Each line from the one that has "(263, 315) = (397, 365): green" through the end of the entries below must be written out exactly; leave out all other lines.

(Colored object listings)
=== Begin Enclosure ===
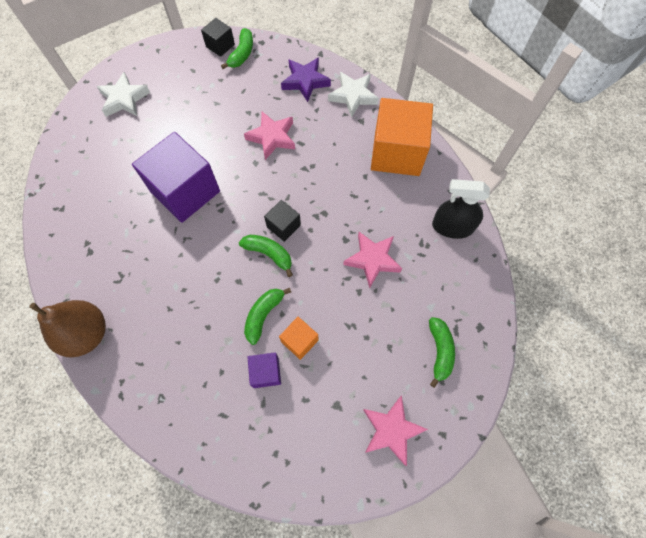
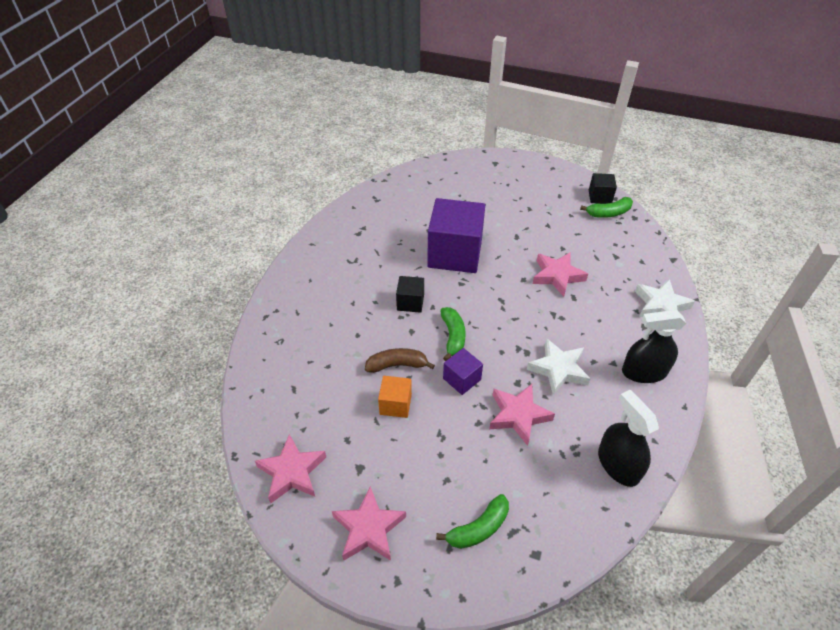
camera: 55 degrees right, 20 degrees down
(87, 333) = (297, 269): brown pear -> none
(124, 99) = (492, 177): white star -> white star (558, 369)
(263, 315) = (397, 365): green banana -> brown banana
(266, 372) = (350, 396): purple cube -> purple cube (462, 379)
(283, 226) = (486, 331): black cube -> black cube (410, 302)
(304, 463) = (292, 472): none -> pink star
(305, 81) = (634, 265): purple star -> none
(397, 153) = (644, 372): orange cube -> black spray bottle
=== End Enclosure ===
**OUTPUT BELOW**
(263, 315) = (397, 365): green banana -> brown banana
(266, 372) = (350, 396): purple cube -> purple cube (462, 379)
(283, 226) = (486, 331): black cube -> black cube (410, 302)
(304, 463) = (292, 472): none -> pink star
(305, 81) = (634, 265): purple star -> none
(397, 153) = (644, 372): orange cube -> black spray bottle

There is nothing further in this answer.